§ **EXERCISE GOAL**
Print the data exactly as written, line for line, and leave its pictures behind.

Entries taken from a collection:
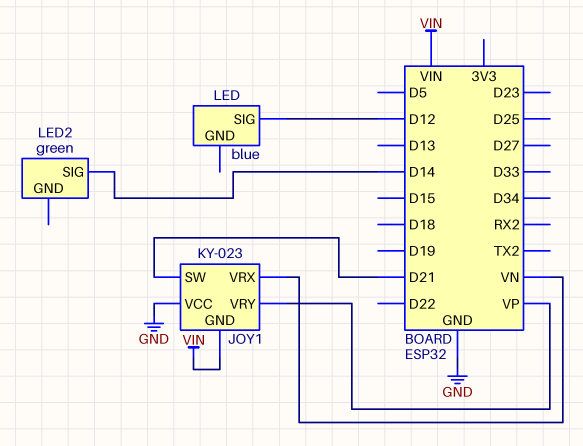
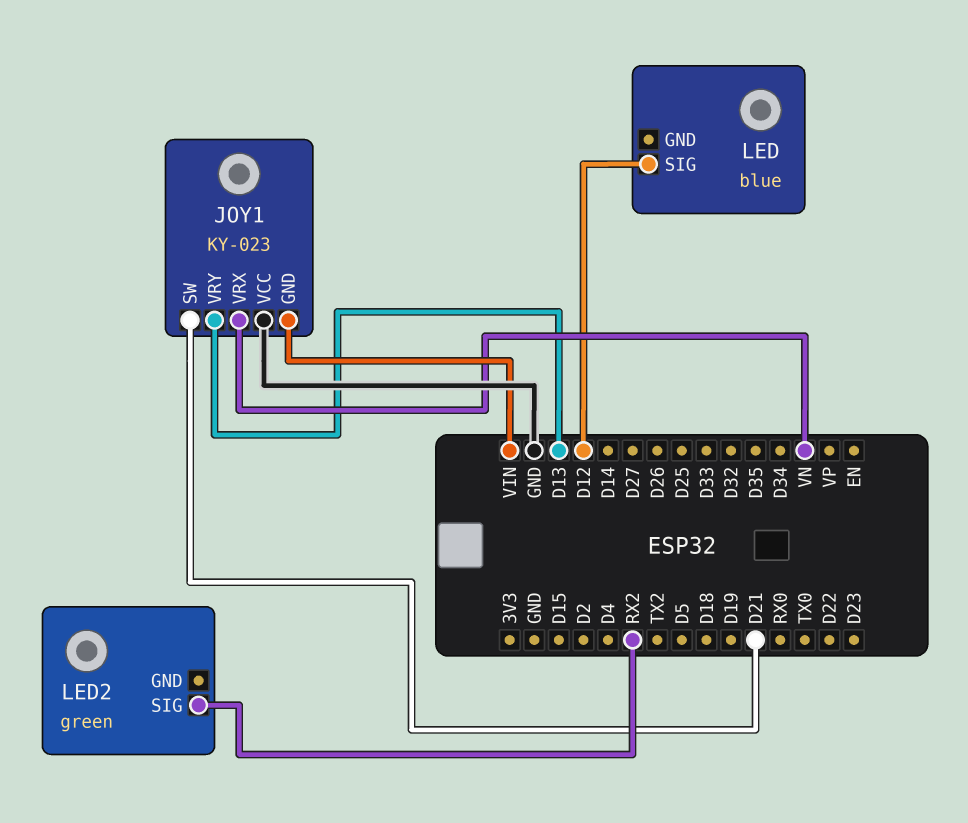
JOY1 pin VRY: VP -> D13
LED2 pin SIG: D14 -> RX2

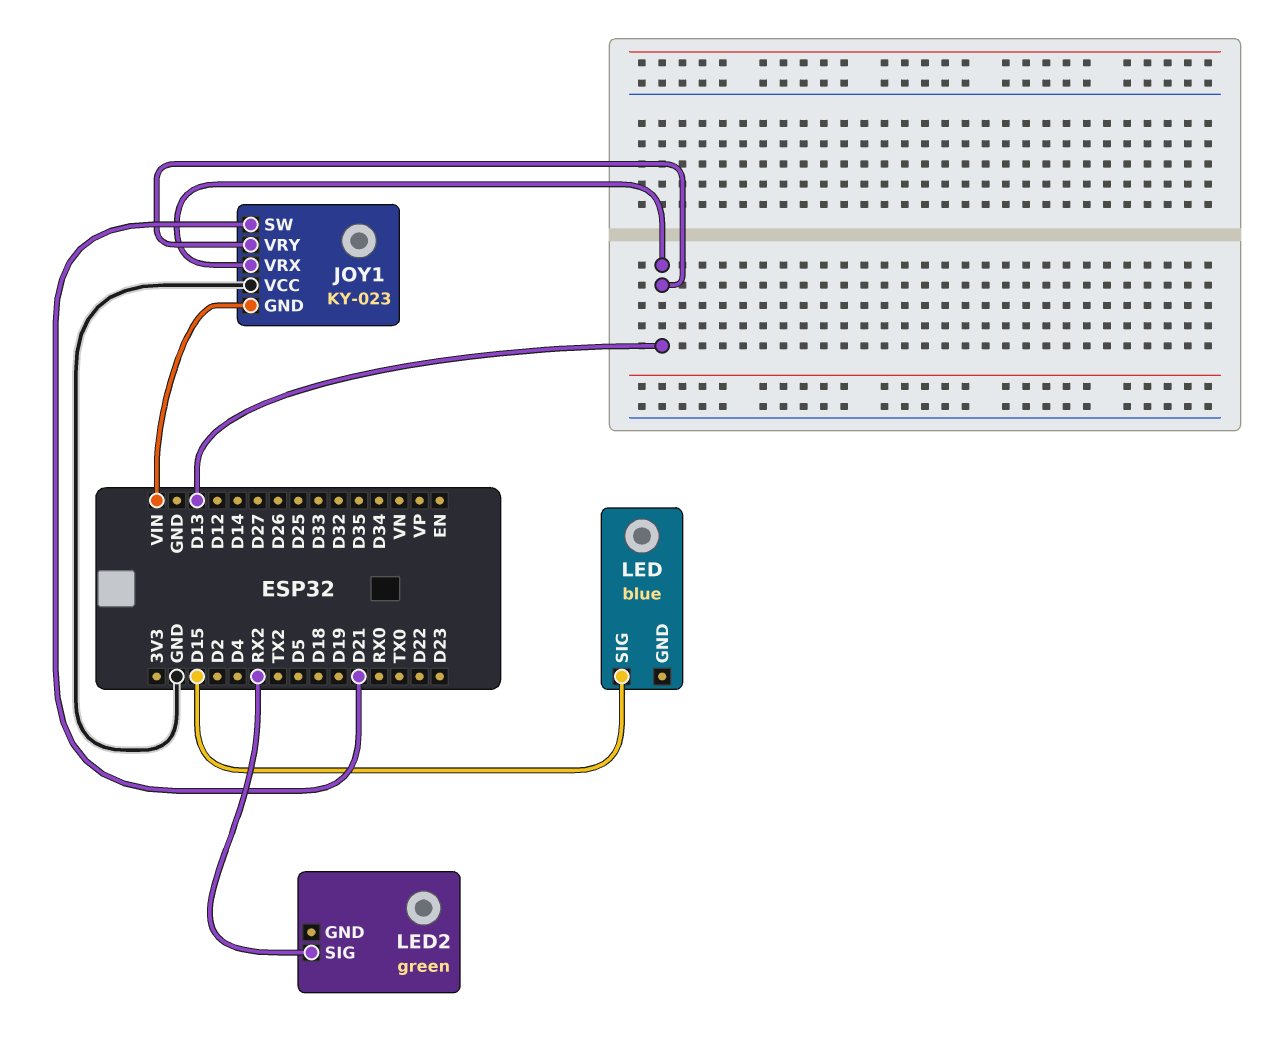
JOY1 pin VRX: VN -> D13
LED pin SIG: D12 -> D15

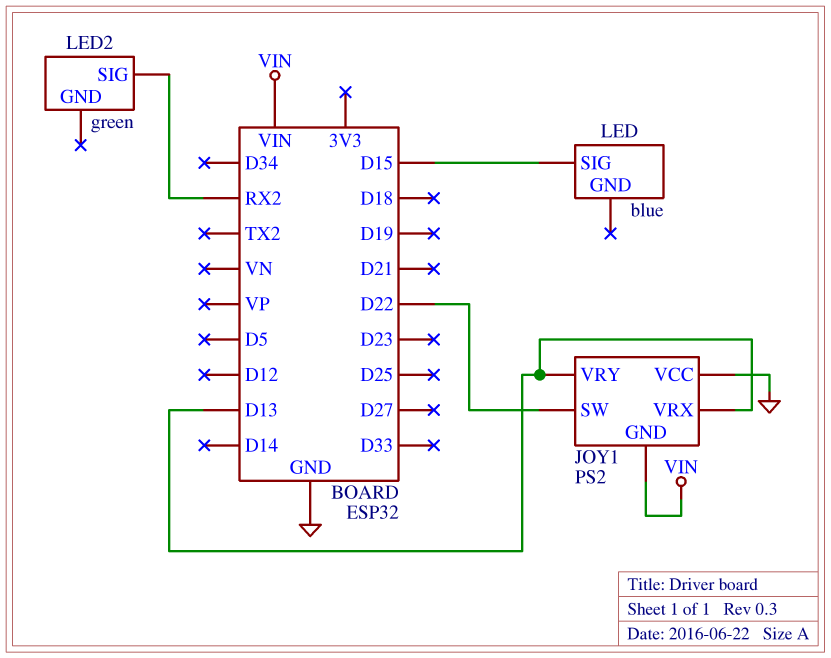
JOY1: KY-023 -> PS2
JOY1 pin SW: D21 -> D22

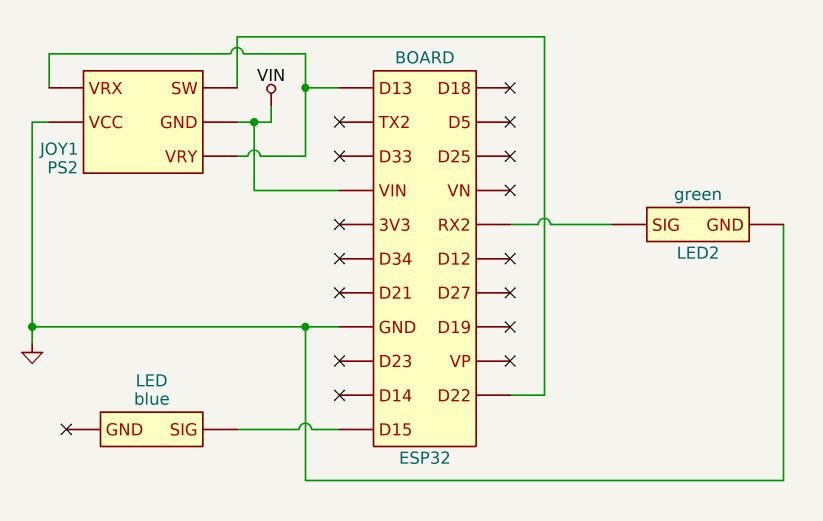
LED2 pin GND: none -> GND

§ **RESULT FOR THIS TASK**
JOY1 pin VRY: VP -> D13
LED2 pin SIG: D14 -> RX2

JOY1 pin VRX: VN -> D13
LED pin SIG: D12 -> D15

JOY1: KY-023 -> PS2
JOY1 pin SW: D21 -> D22

LED2 pin GND: none -> GND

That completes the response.